■ TASK REQUIREMENTS: Reproduce, from the lines below, exactly the stretch that begins at the line containing "The camera went 30" and ends at the line containing "Someone carried the vaso", both included.

■ SUPPLIED RECORDS:

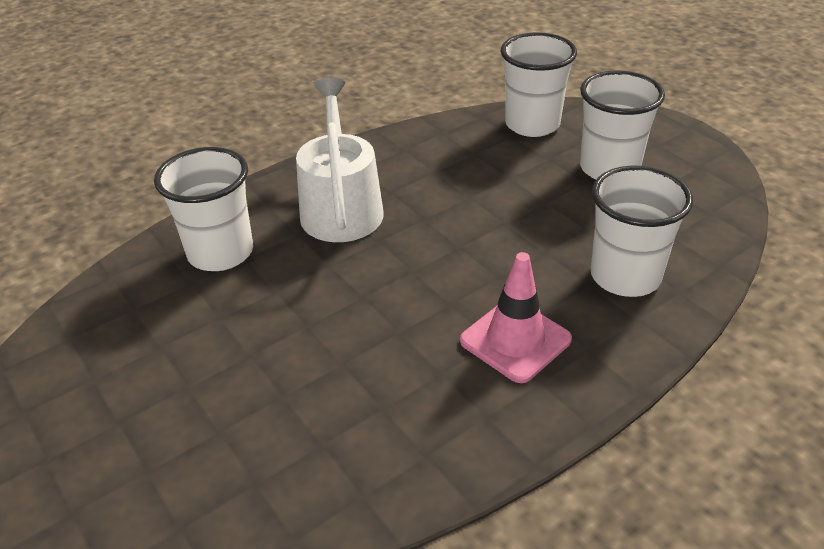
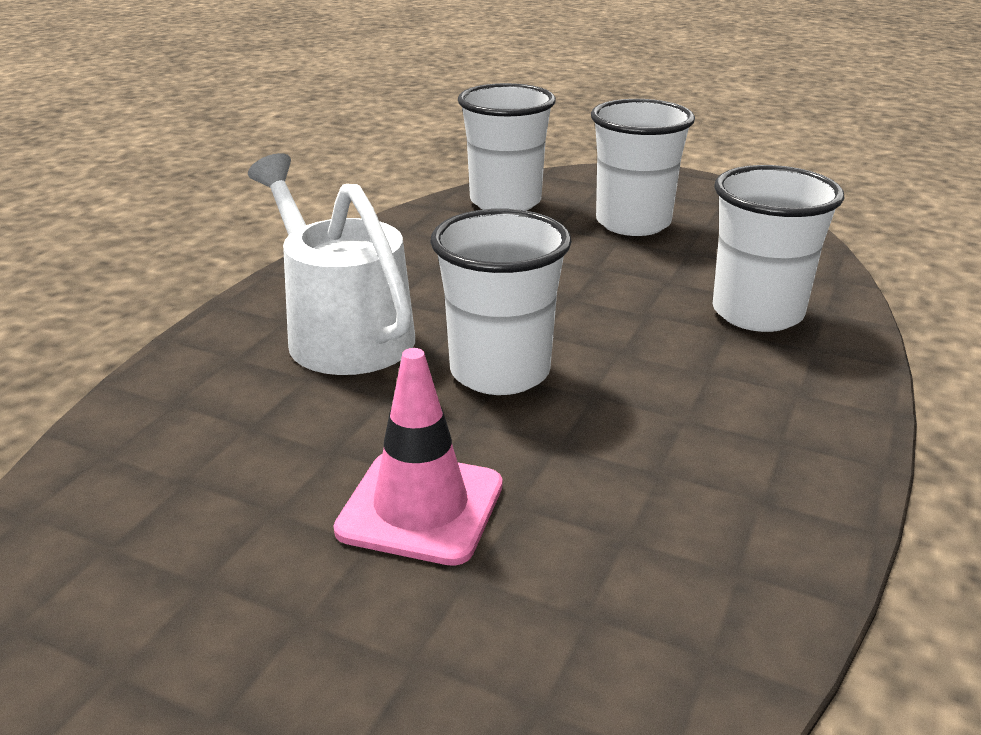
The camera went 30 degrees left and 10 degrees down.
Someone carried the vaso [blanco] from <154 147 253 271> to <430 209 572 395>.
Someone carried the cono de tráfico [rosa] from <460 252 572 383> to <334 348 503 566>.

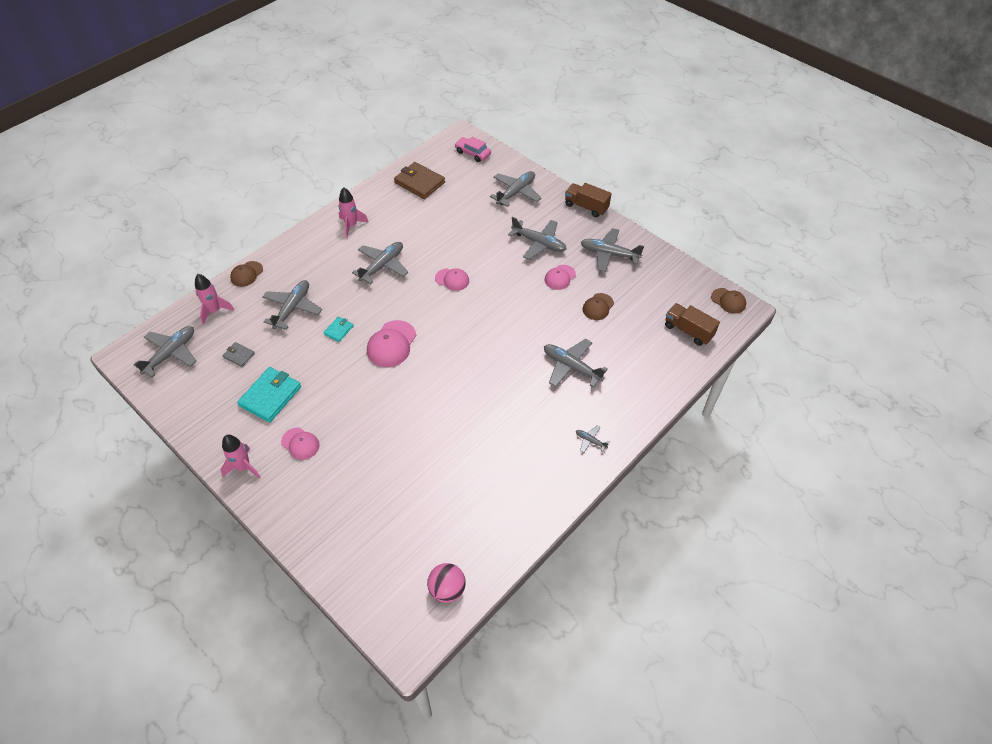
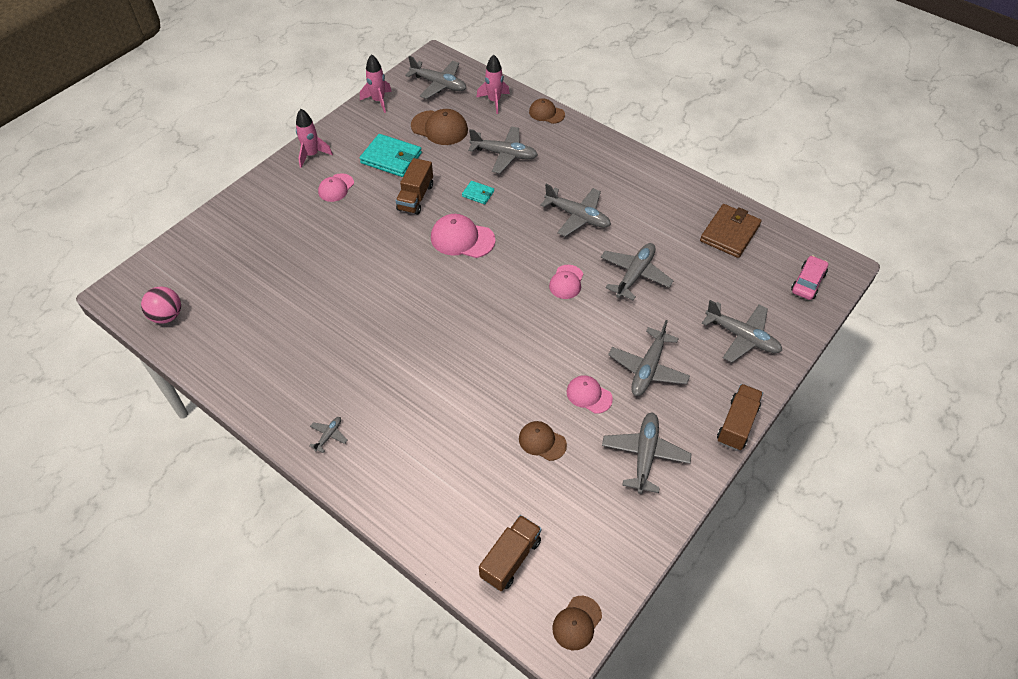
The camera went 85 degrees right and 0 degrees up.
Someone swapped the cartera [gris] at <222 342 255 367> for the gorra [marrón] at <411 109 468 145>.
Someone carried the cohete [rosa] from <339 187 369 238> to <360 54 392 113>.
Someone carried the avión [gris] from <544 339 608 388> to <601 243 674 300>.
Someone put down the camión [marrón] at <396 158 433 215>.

* * *

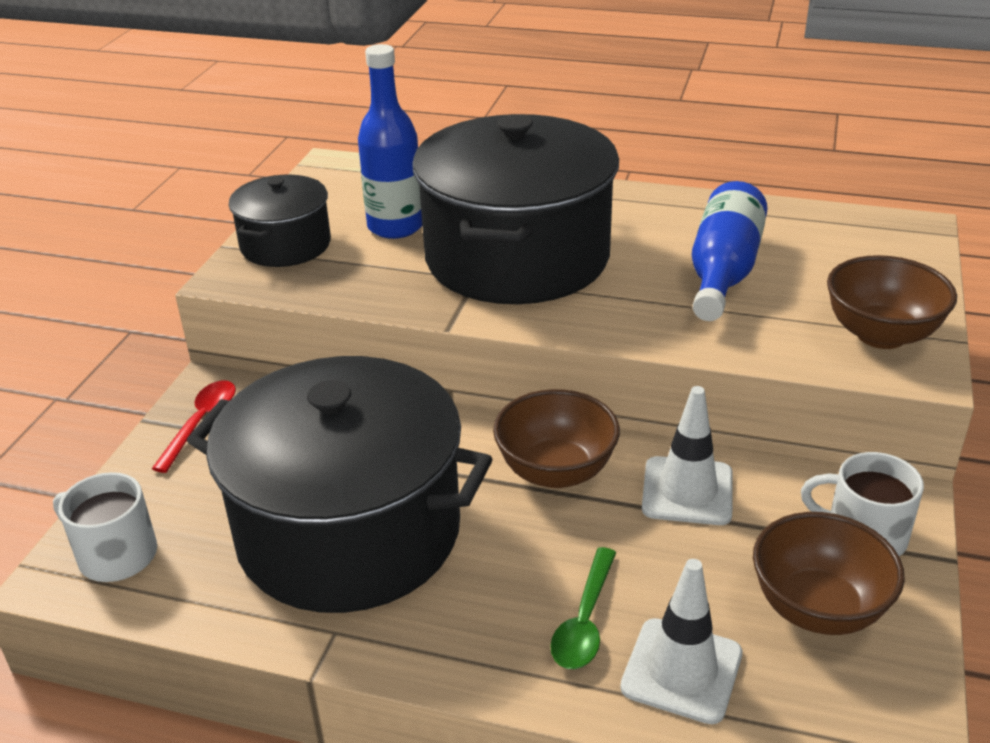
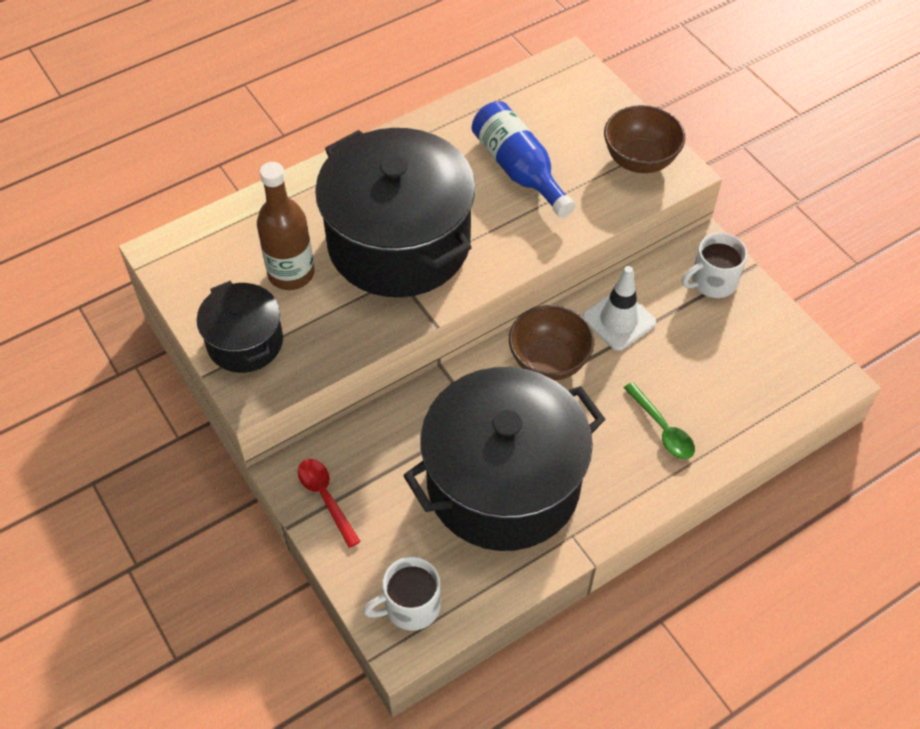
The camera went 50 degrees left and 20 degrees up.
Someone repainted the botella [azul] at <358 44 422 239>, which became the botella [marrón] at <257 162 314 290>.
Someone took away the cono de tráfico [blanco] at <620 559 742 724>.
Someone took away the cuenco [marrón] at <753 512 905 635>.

==

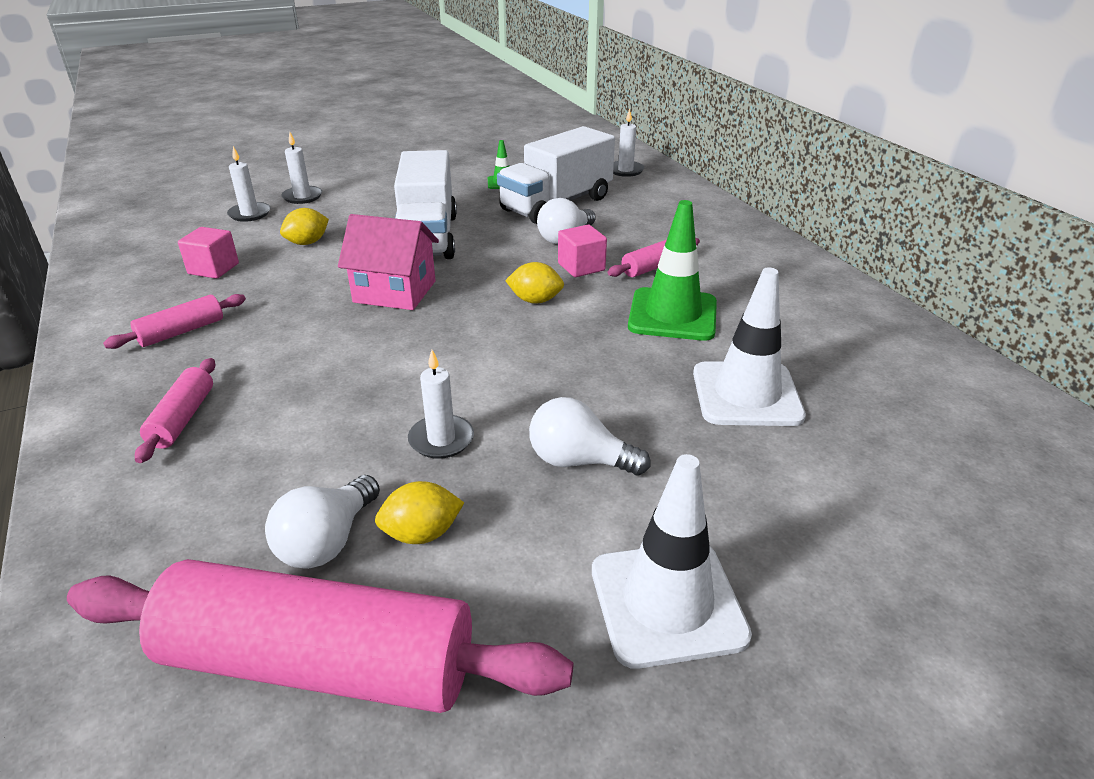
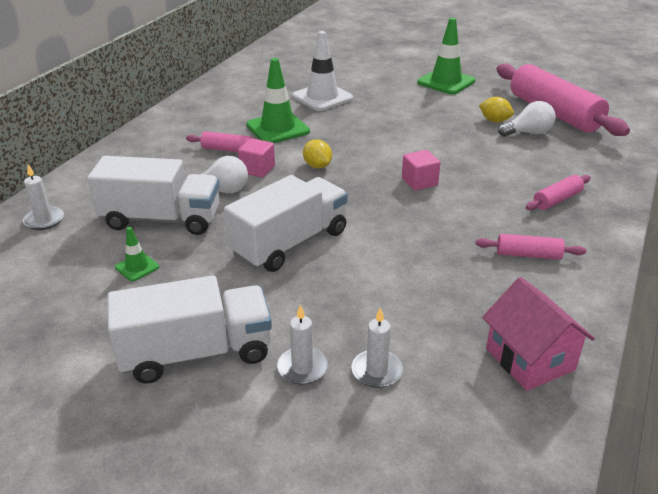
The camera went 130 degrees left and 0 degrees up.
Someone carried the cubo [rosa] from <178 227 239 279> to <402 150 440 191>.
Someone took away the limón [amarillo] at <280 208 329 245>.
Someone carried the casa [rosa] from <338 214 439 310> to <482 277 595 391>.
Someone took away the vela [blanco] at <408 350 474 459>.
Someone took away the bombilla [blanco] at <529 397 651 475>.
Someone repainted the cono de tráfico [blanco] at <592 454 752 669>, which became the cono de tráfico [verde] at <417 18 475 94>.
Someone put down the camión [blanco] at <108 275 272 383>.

■ SOLUTION TO THIS TASK:
The camera went 30 degrees left and 10 degrees down.
Someone carried the vaso [blanco] from <154 147 253 271> to <430 209 572 395>.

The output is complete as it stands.